Required work → Once the pictures are set aside, transcribe each line of the data exactly.

Material provided →
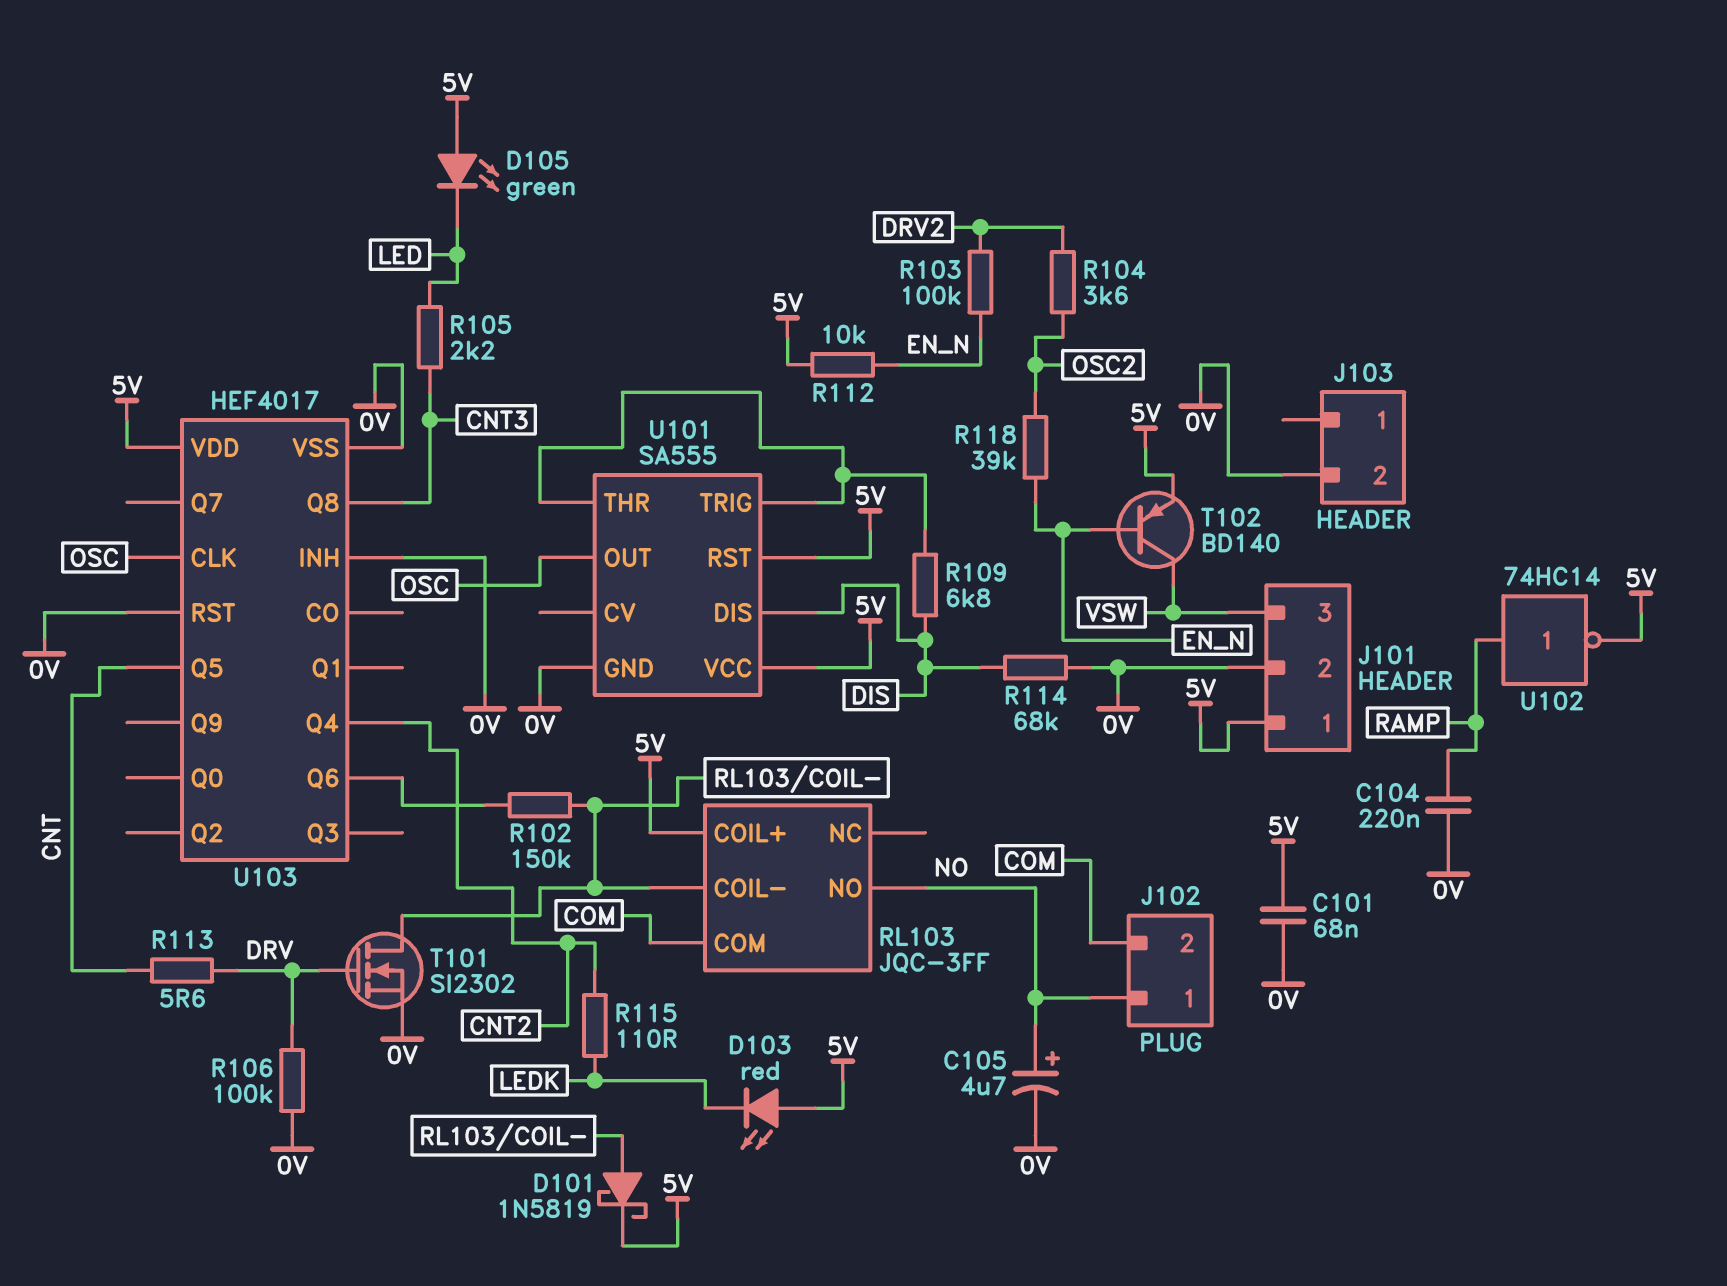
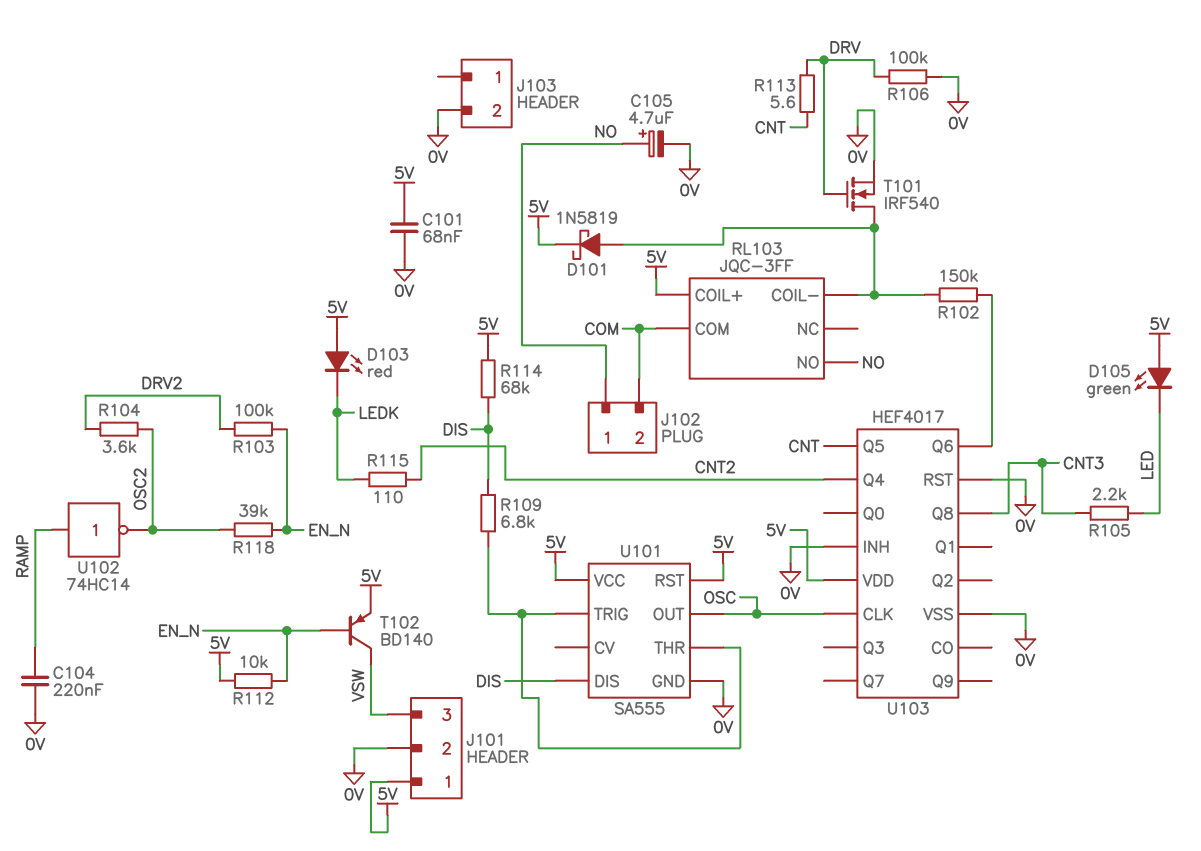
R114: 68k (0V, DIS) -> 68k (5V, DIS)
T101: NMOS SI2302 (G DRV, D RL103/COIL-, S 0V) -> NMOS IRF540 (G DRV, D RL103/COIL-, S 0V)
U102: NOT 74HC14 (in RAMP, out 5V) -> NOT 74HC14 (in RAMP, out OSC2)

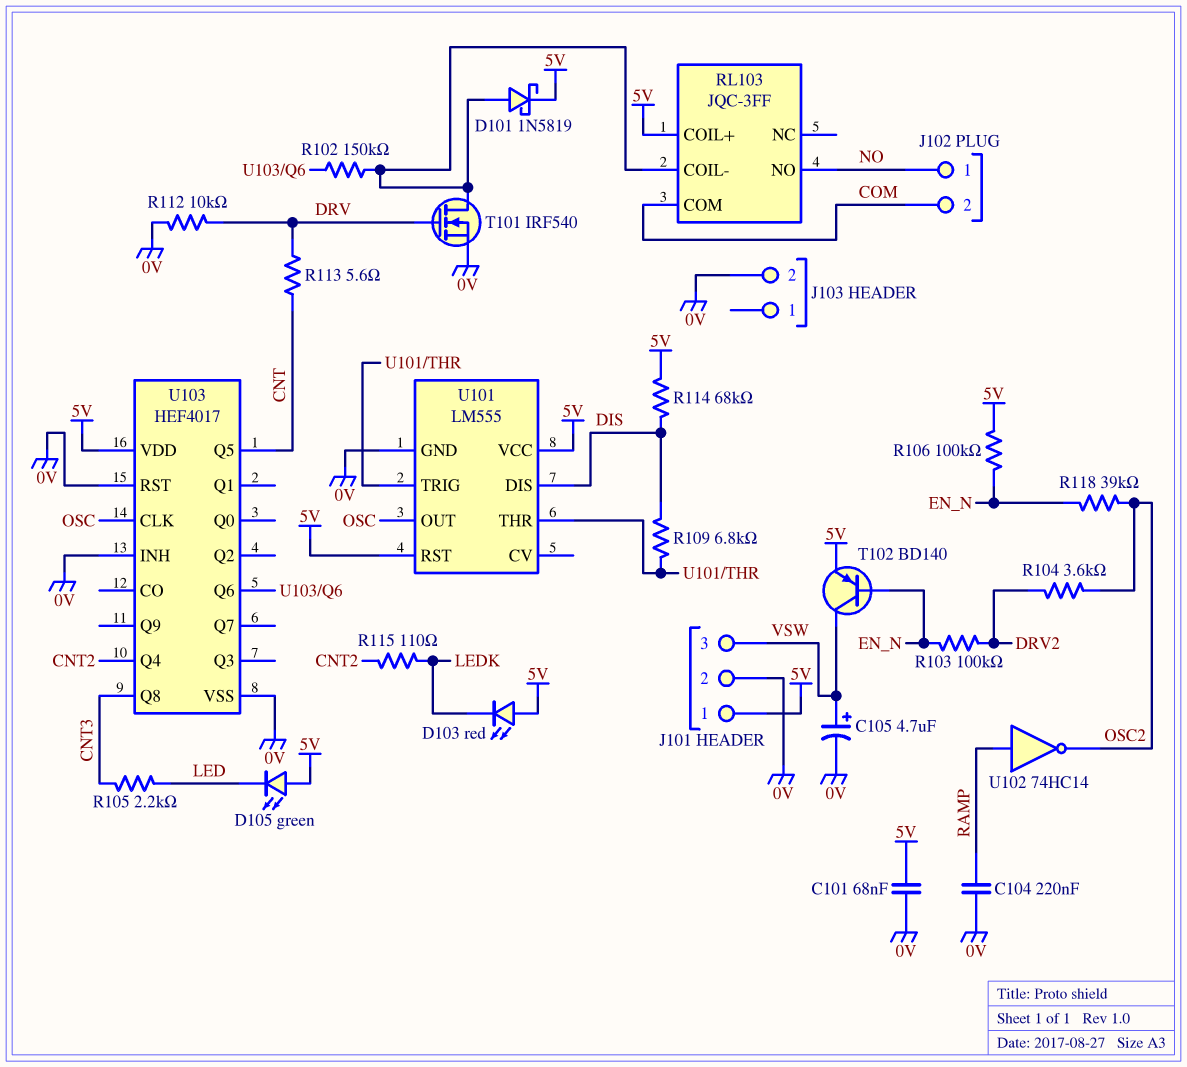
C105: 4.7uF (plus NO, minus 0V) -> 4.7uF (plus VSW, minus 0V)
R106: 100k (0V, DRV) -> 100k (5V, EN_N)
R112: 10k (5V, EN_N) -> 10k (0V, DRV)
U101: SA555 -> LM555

Result of the exercise →
R114: 68k (0V, DIS) -> 68k (5V, DIS)
T101: NMOS SI2302 (G DRV, D RL103/COIL-, S 0V) -> NMOS IRF540 (G DRV, D RL103/COIL-, S 0V)
U102: NOT 74HC14 (in RAMP, out 5V) -> NOT 74HC14 (in RAMP, out OSC2)

C105: 4.7uF (plus NO, minus 0V) -> 4.7uF (plus VSW, minus 0V)
R106: 100k (0V, DRV) -> 100k (5V, EN_N)
R112: 10k (5V, EN_N) -> 10k (0V, DRV)
U101: SA555 -> LM555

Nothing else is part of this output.